Directions
Write the data below out exactly as it stands. Do not include the pictures.

Difference listings
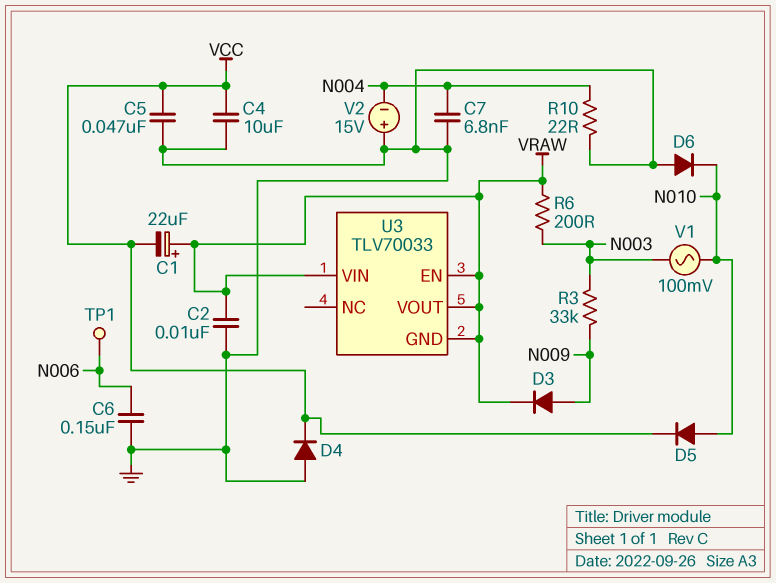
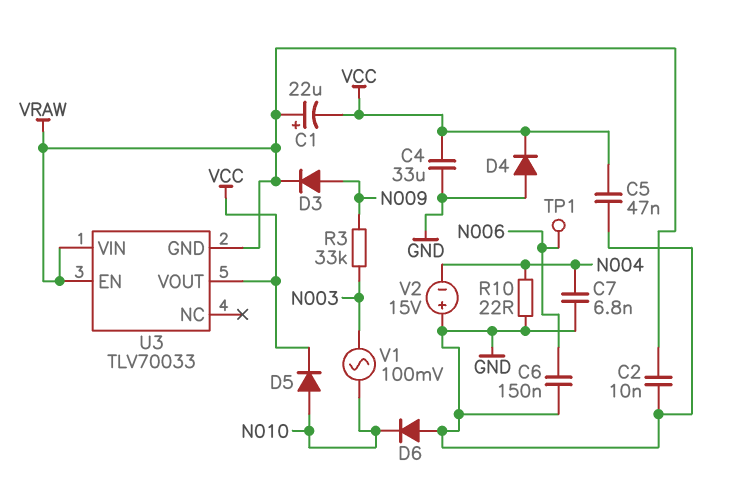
C4: 10uF (GND, VCC) -> 33uF (GND, VCC)
R6: 200 (N003, VRAW) -> none
U3 pin VOUT: VRAW -> VCC

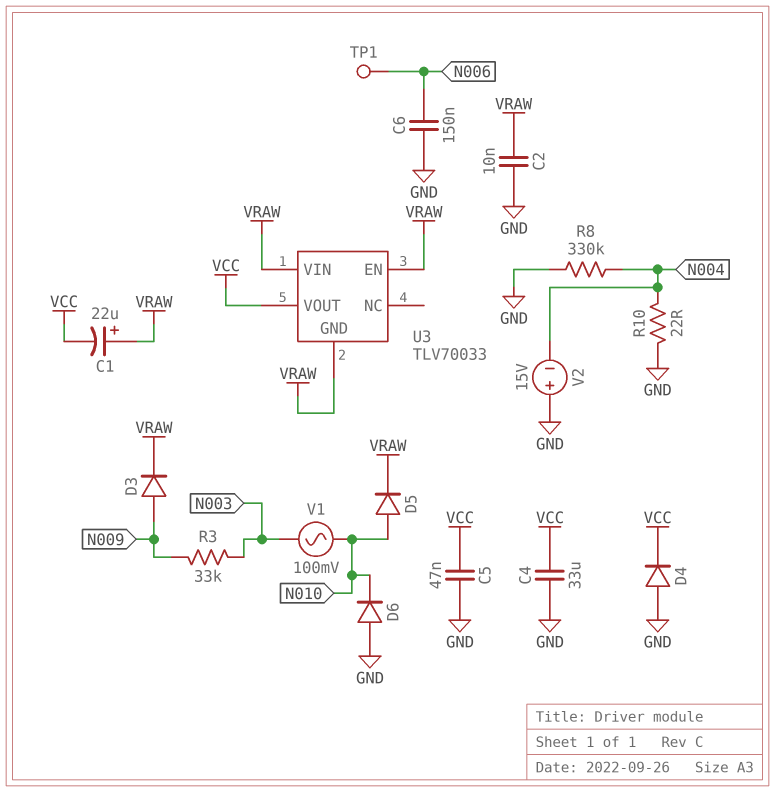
C7: 6.8nF (GND, N004) -> none
D5: diode (A N010, K VCC) -> diode (A N010, K VRAW)
R8: none -> 330k (GND, N004)

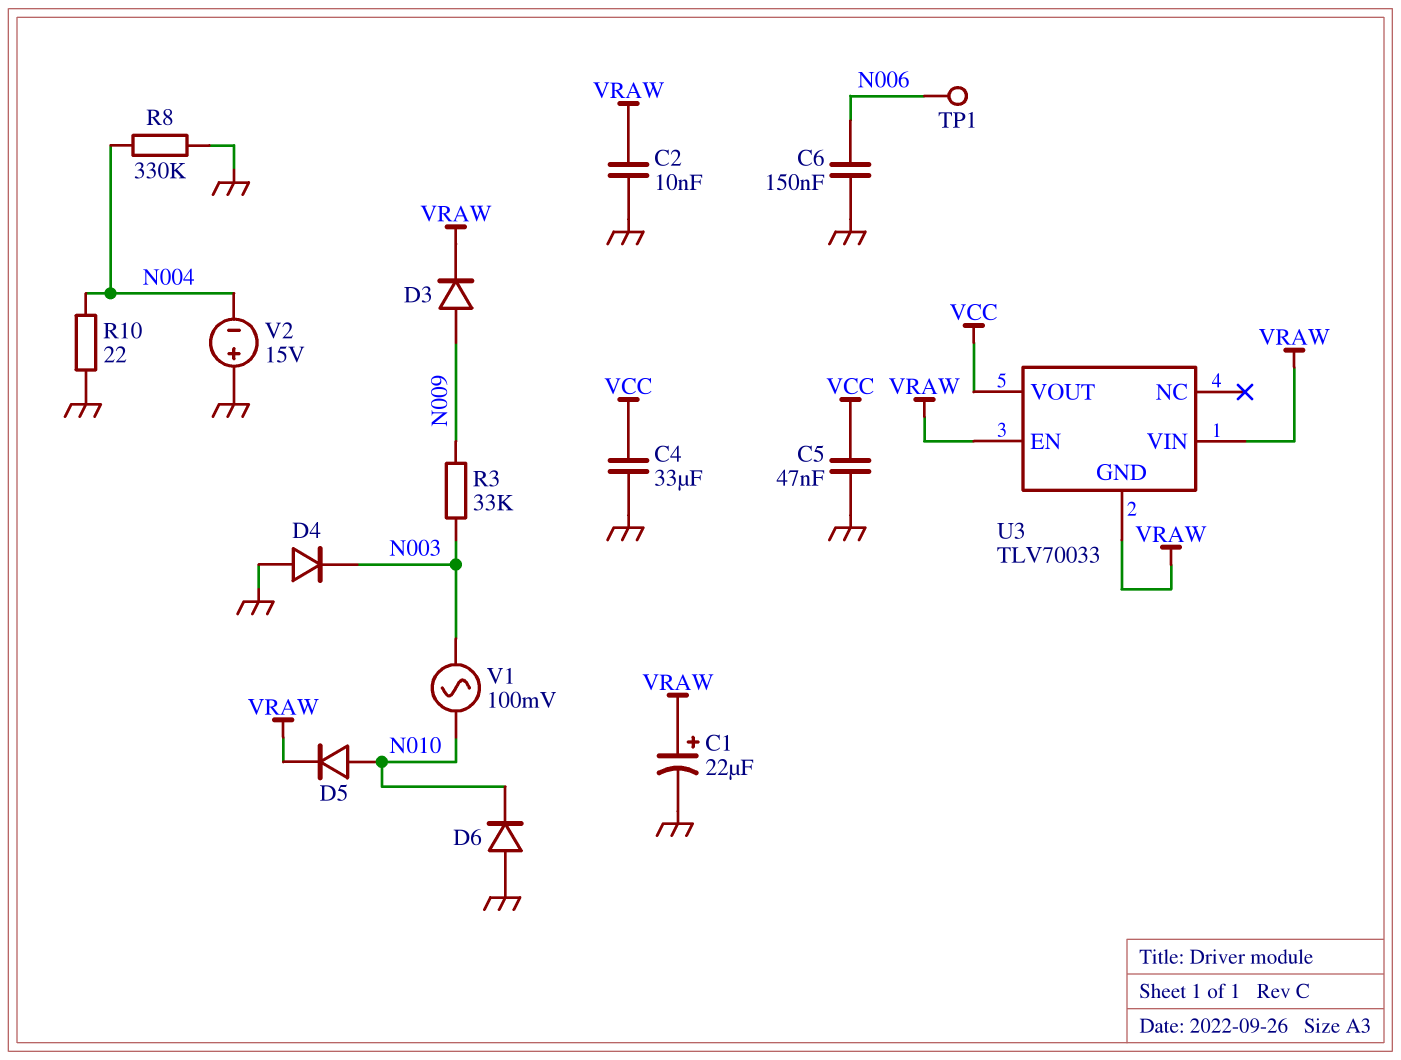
C1: 22uF (plus VRAW, minus VCC) -> 22uF (plus VRAW, minus GND)
D4: diode (A GND, K VCC) -> diode (A GND, K N003)

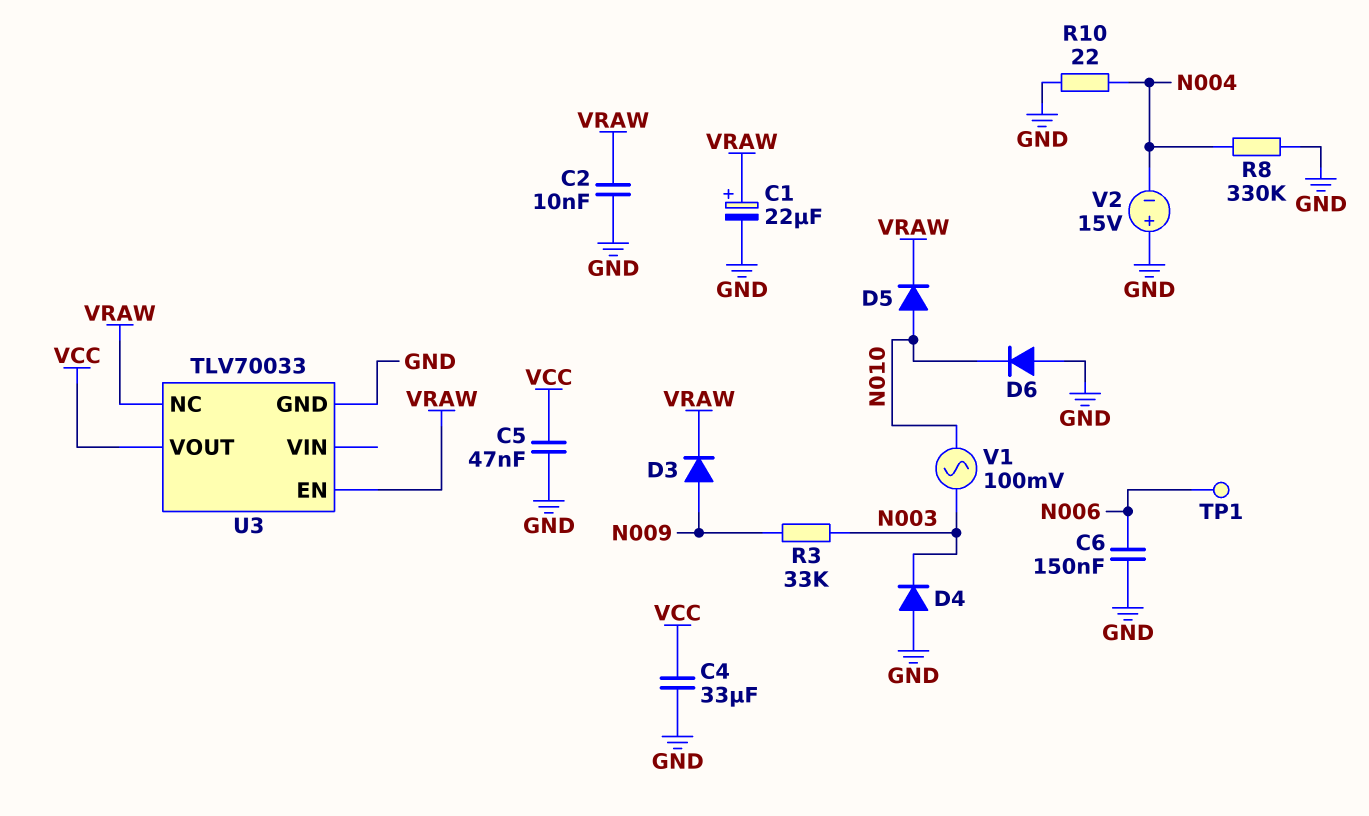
U3 pin GND: VRAW -> GND
U3 pin NC: none -> VRAW
U3 pin VIN: VRAW -> none

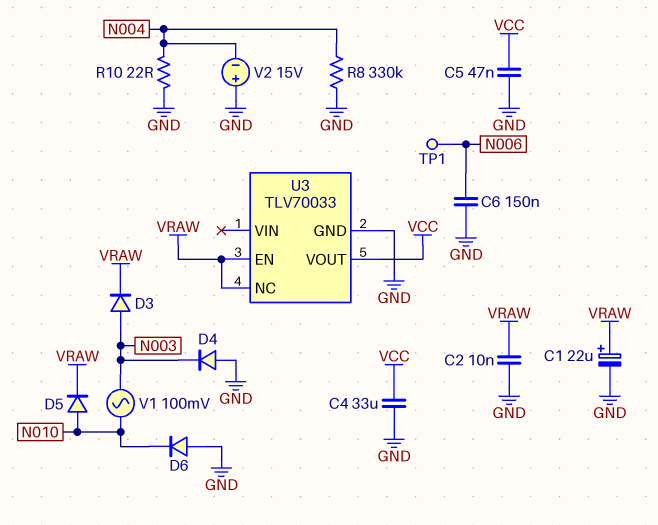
D3: diode (A N009, K VRAW) -> diode (A N003, K VRAW)
R3: 33k (N003, N009) -> none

Answer section
C4: 10uF (GND, VCC) -> 33uF (GND, VCC)
R6: 200 (N003, VRAW) -> none
U3 pin VOUT: VRAW -> VCC

C7: 6.8nF (GND, N004) -> none
D5: diode (A N010, K VCC) -> diode (A N010, K VRAW)
R8: none -> 330k (GND, N004)

C1: 22uF (plus VRAW, minus VCC) -> 22uF (plus VRAW, minus GND)
D4: diode (A GND, K VCC) -> diode (A GND, K N003)

U3 pin GND: VRAW -> GND
U3 pin NC: none -> VRAW
U3 pin VIN: VRAW -> none

D3: diode (A N009, K VRAW) -> diode (A N003, K VRAW)
R3: 33k (N003, N009) -> none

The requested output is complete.